◆ **Do this**: List every line in the records below that contains the word "center", copying each line in full. Matches must have the same capitalization.

----- Input records -----

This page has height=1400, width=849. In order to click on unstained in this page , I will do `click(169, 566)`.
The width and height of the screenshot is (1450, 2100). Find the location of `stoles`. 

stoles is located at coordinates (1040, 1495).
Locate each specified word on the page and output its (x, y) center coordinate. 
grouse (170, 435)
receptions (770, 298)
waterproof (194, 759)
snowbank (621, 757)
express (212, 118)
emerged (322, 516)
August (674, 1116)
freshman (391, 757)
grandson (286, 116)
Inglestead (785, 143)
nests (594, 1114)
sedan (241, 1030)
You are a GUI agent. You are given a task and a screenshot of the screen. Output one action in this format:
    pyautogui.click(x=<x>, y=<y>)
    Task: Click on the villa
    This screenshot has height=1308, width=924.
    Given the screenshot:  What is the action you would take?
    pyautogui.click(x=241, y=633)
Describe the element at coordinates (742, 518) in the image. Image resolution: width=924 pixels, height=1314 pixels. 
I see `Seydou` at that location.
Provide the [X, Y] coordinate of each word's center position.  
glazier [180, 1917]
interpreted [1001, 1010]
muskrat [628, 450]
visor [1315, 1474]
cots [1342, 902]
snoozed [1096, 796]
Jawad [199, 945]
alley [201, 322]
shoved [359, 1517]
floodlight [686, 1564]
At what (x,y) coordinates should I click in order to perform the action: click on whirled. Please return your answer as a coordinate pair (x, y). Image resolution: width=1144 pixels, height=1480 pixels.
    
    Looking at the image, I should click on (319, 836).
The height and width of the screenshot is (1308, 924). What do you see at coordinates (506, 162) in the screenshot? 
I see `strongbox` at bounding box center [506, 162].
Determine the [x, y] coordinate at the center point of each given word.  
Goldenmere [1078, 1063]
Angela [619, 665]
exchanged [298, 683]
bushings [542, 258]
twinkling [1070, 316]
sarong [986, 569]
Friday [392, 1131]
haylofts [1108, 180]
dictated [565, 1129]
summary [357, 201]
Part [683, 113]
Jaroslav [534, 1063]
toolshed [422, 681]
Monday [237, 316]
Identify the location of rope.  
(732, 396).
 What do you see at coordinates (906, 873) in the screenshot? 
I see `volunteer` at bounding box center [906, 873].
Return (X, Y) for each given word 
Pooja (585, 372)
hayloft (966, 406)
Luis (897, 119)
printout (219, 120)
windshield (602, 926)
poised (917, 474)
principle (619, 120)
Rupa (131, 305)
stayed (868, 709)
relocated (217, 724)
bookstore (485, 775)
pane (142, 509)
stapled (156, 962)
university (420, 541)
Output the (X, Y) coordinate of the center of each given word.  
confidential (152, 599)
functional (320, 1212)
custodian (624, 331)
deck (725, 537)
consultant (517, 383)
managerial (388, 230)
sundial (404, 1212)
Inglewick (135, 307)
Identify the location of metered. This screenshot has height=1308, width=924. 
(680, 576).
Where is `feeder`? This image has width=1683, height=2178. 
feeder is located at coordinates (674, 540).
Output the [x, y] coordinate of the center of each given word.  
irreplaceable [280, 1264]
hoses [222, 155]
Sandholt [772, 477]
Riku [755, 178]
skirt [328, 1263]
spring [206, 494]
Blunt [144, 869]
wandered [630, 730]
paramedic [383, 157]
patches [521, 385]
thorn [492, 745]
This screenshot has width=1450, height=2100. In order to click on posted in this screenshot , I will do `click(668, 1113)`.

-----

◆ **Task result**:
Locate each specified word on the page and output its (x, y) center coordinate. 
Provide the [X, Y] coordinate of each word's center position.  
I see `strongbox` at bounding box center [506, 162].
Determine the [x, y] coordinate at the center point of each given word.  
I see `volunteer` at bounding box center [906, 873].
Output the (X, Y) coordinate of the center of each given word.  
Output the [x, y] coordinate of the center of each given word.  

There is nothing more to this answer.